◆ **TASK INSTRUCTIONS**:
Return only the lines below starting at the line containing "SOIL2 pin AO: VN -> D32" and ending at the line containing "SONAR1 pin TRIG: D5 -> D12", both included, exactly as they are and with no pictures.

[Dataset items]

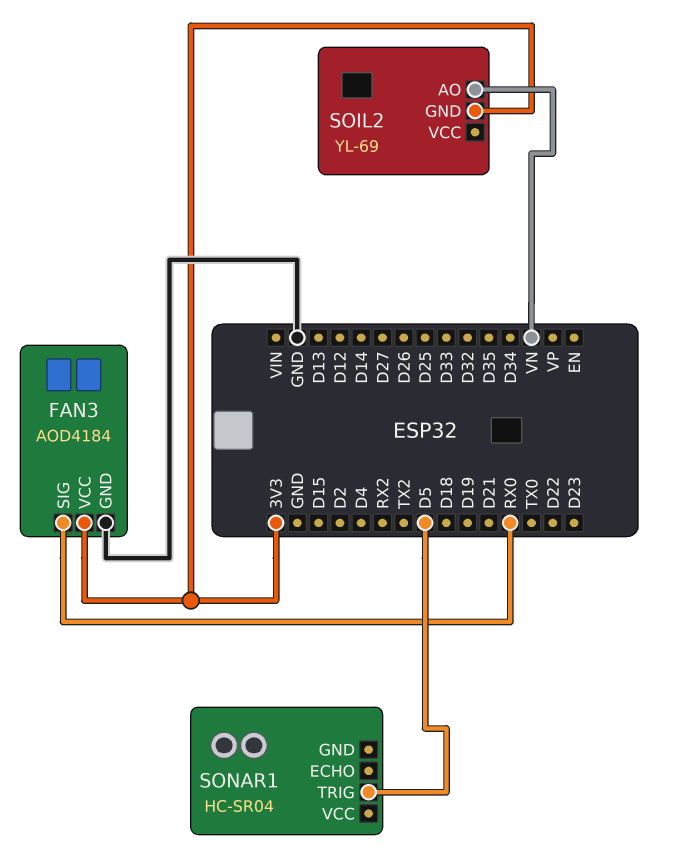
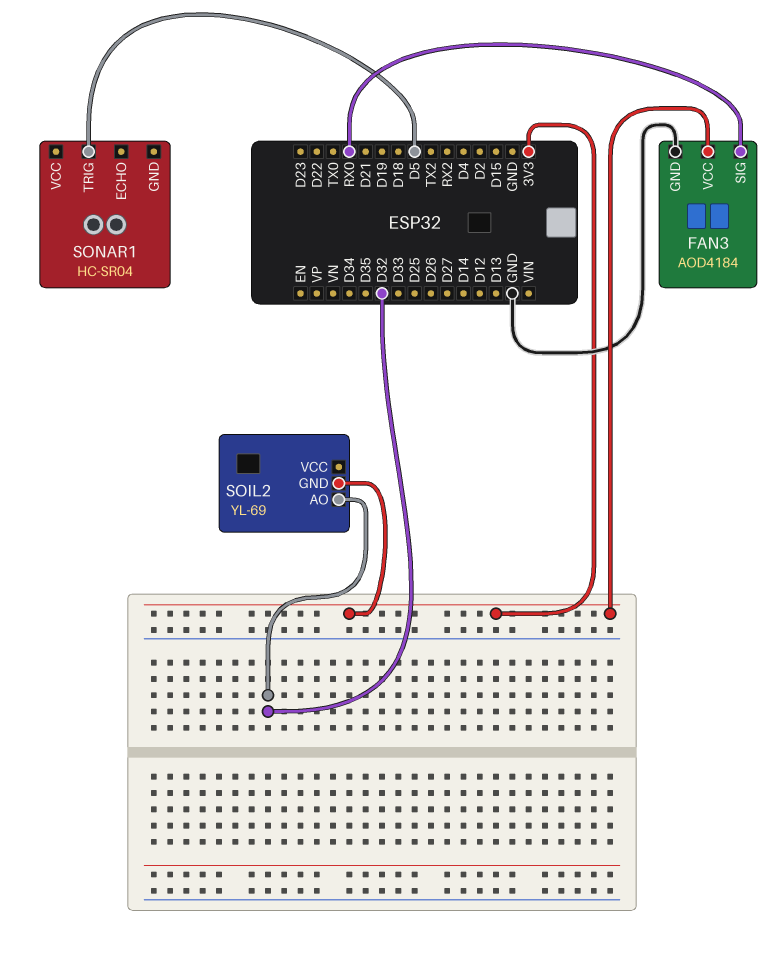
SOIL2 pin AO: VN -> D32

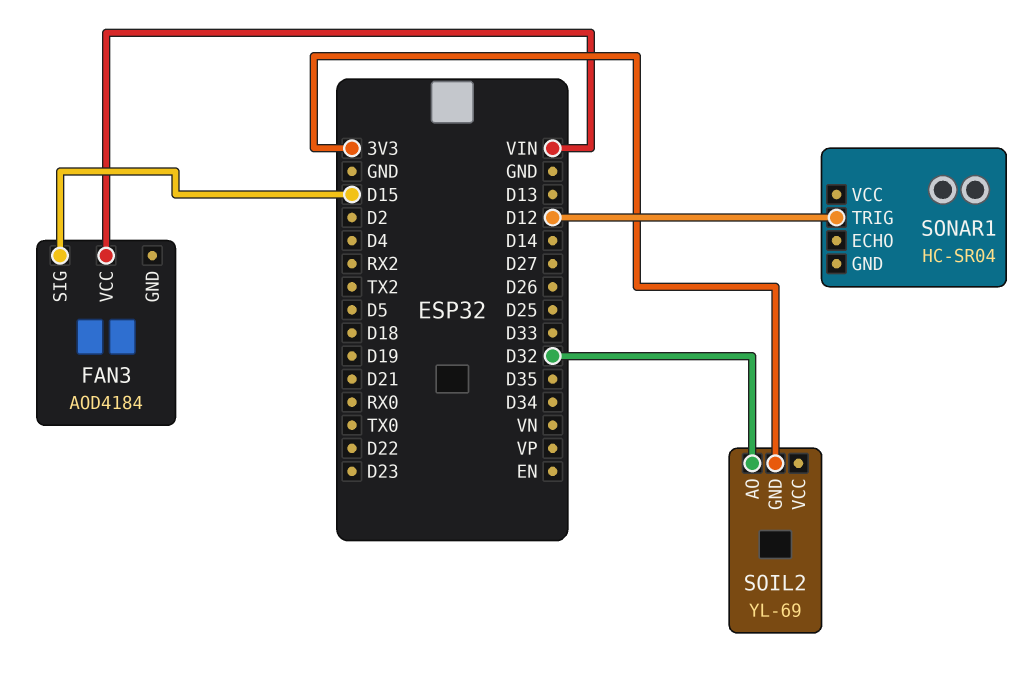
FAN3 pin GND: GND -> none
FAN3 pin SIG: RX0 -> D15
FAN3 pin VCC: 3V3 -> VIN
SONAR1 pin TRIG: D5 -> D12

==

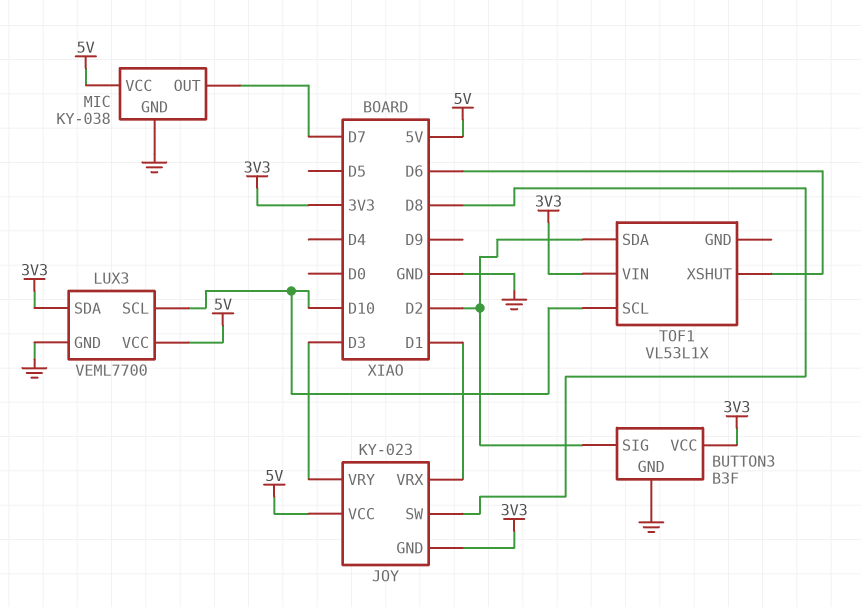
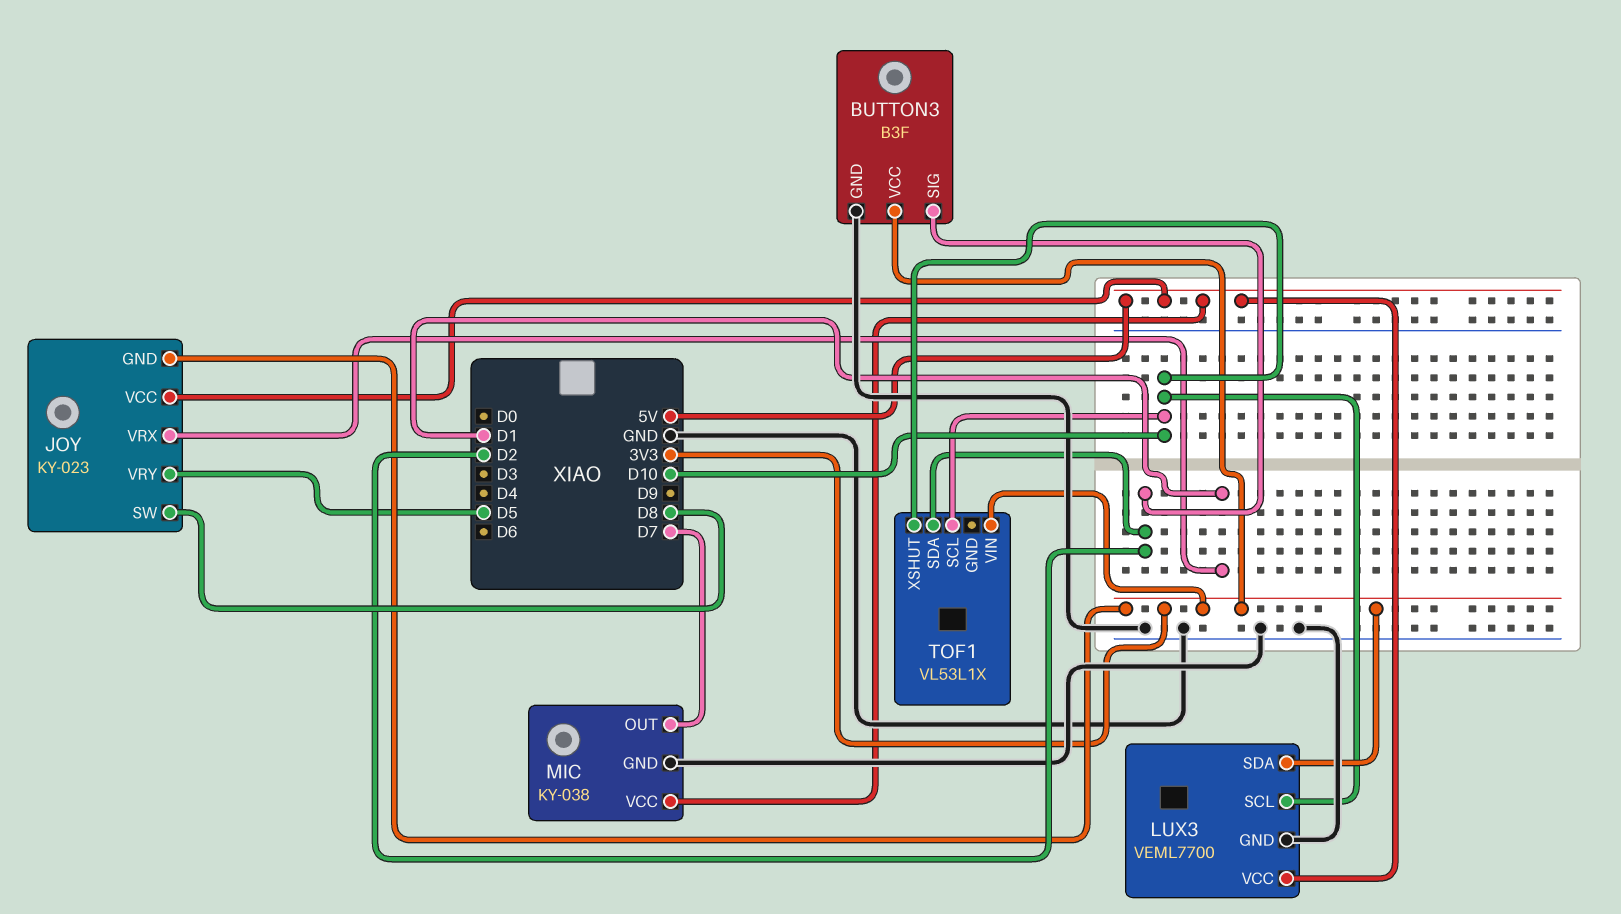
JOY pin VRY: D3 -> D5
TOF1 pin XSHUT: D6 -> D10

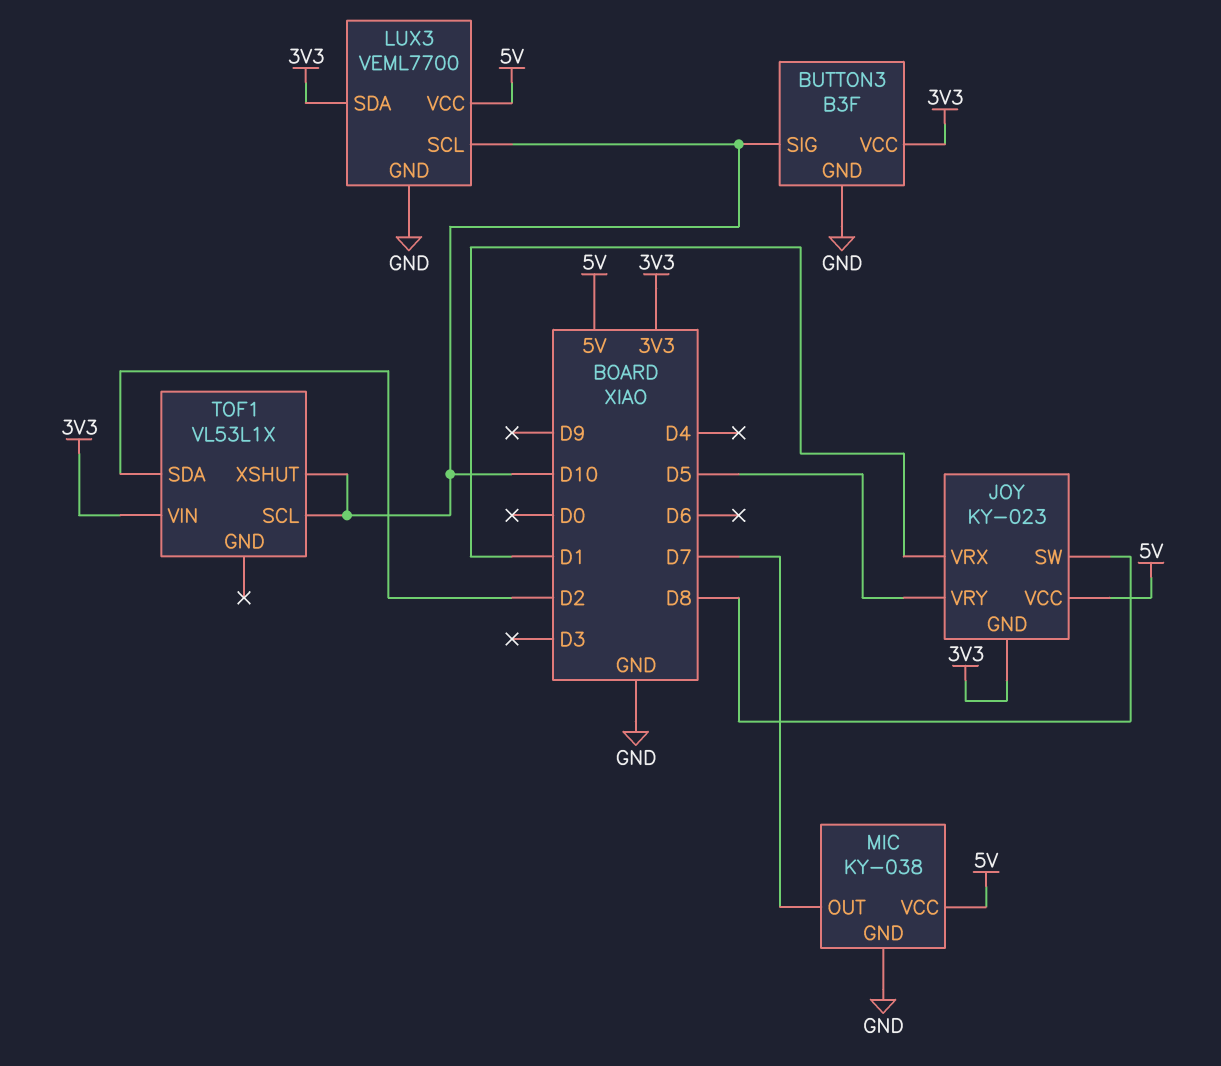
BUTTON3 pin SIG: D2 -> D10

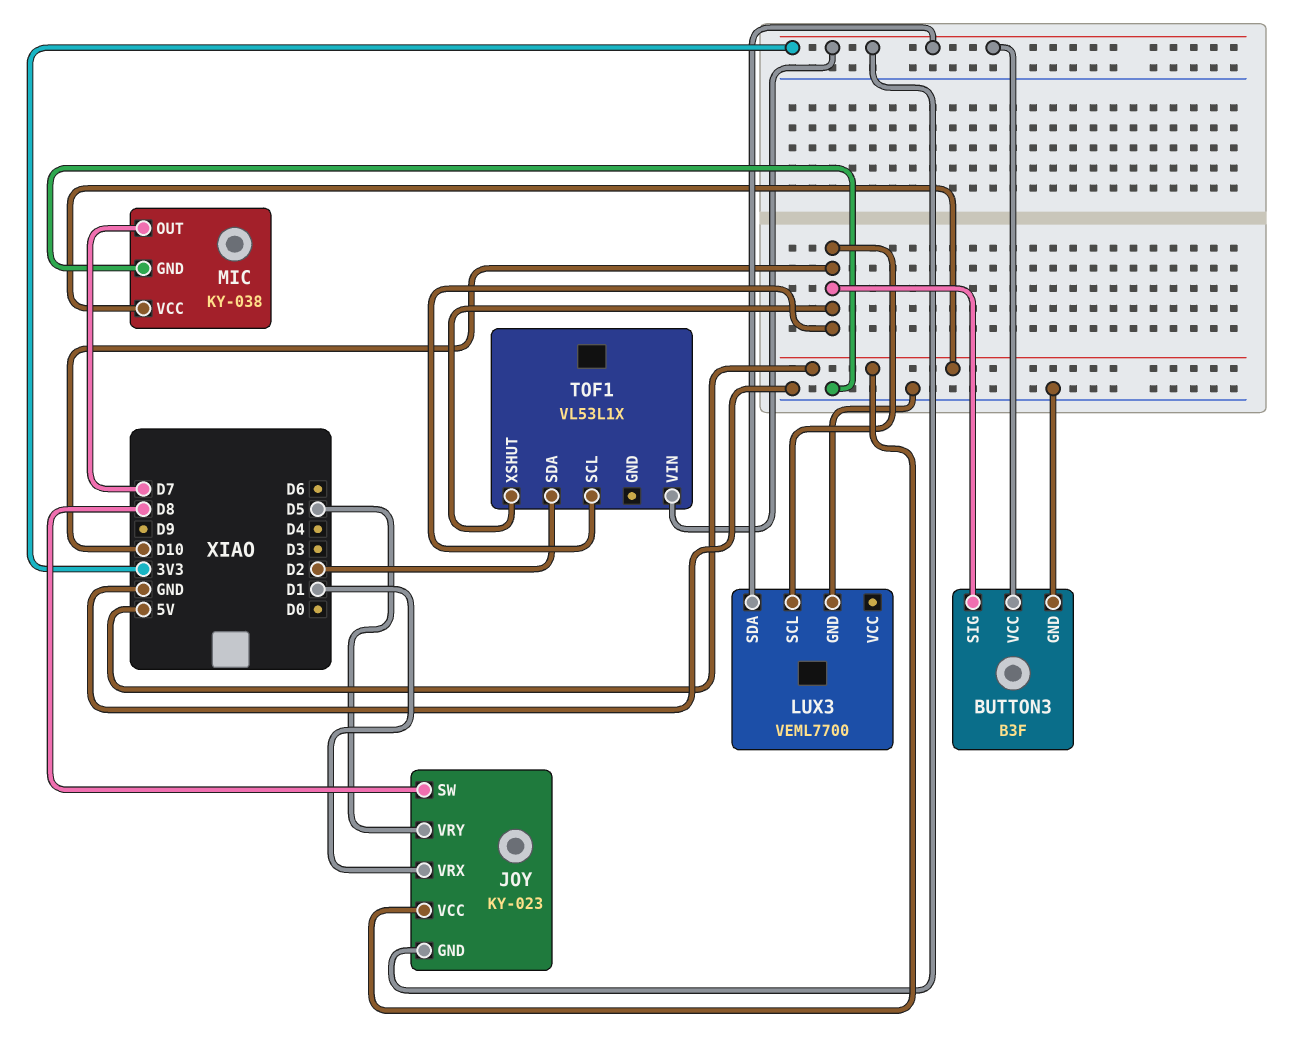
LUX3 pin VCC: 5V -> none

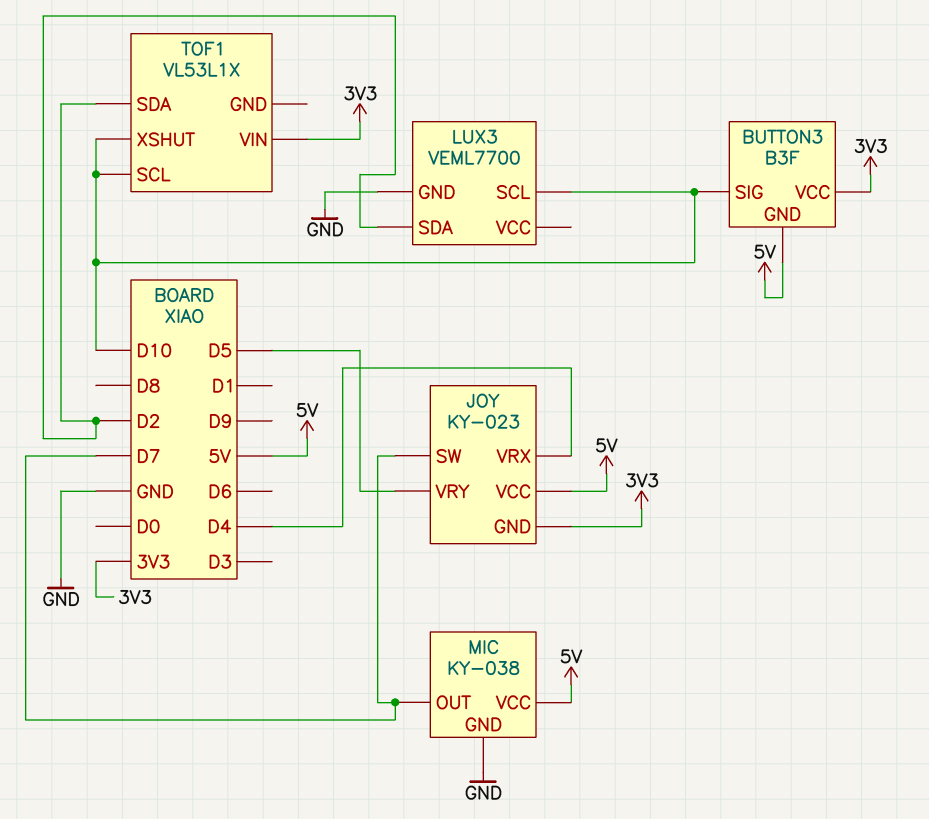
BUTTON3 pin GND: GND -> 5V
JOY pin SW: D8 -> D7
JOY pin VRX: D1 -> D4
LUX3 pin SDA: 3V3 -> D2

◆ **TASK RESPONSE**:
SOIL2 pin AO: VN -> D32

FAN3 pin GND: GND -> none
FAN3 pin SIG: RX0 -> D15
FAN3 pin VCC: 3V3 -> VIN
SONAR1 pin TRIG: D5 -> D12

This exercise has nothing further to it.